======== Provided material ========
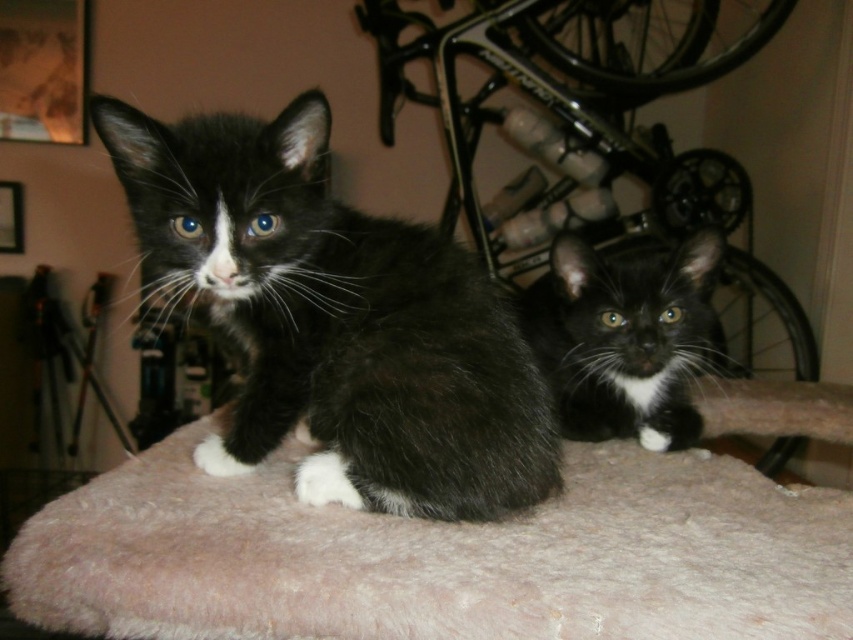
Question: Which is nearer to the black fur cat at center?

Choices:
 (A) black fuzzy cat at center
 (B) fuzzy pink cat bed at center

Answer: (B)

Question: Can you confirm if fuzzy pink cat bed at center is bigger than black fuzzy cat at center?

Choices:
 (A) no
 (B) yes

Answer: (B)

Question: Which object is the closest to the fuzzy pink cat bed at center?

Choices:
 (A) black fuzzy cat at center
 (B) black fur cat at center

Answer: (A)

Question: Among these points, which one is nearest to the camera?

Choices:
 (A) (253, 618)
 (B) (640, 358)

Answer: (A)

Question: From the image, what is the correct spatial relationship of fuzzy pink cat bed at center in relation to black fur cat at center?

Choices:
 (A) right
 (B) left

Answer: (B)

Question: Can you confirm if black fuzzy cat at center is wider than black fur cat at center?

Choices:
 (A) no
 (B) yes

Answer: (B)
========
### Short exercise
Please list each line of the material above that contains the word "confirm". Case counts.

### Answer to the exercise
Question: Can you confirm if fuzzy pink cat bed at center is bigger than black fuzzy cat at center?
Question: Can you confirm if black fuzzy cat at center is wider than black fur cat at center?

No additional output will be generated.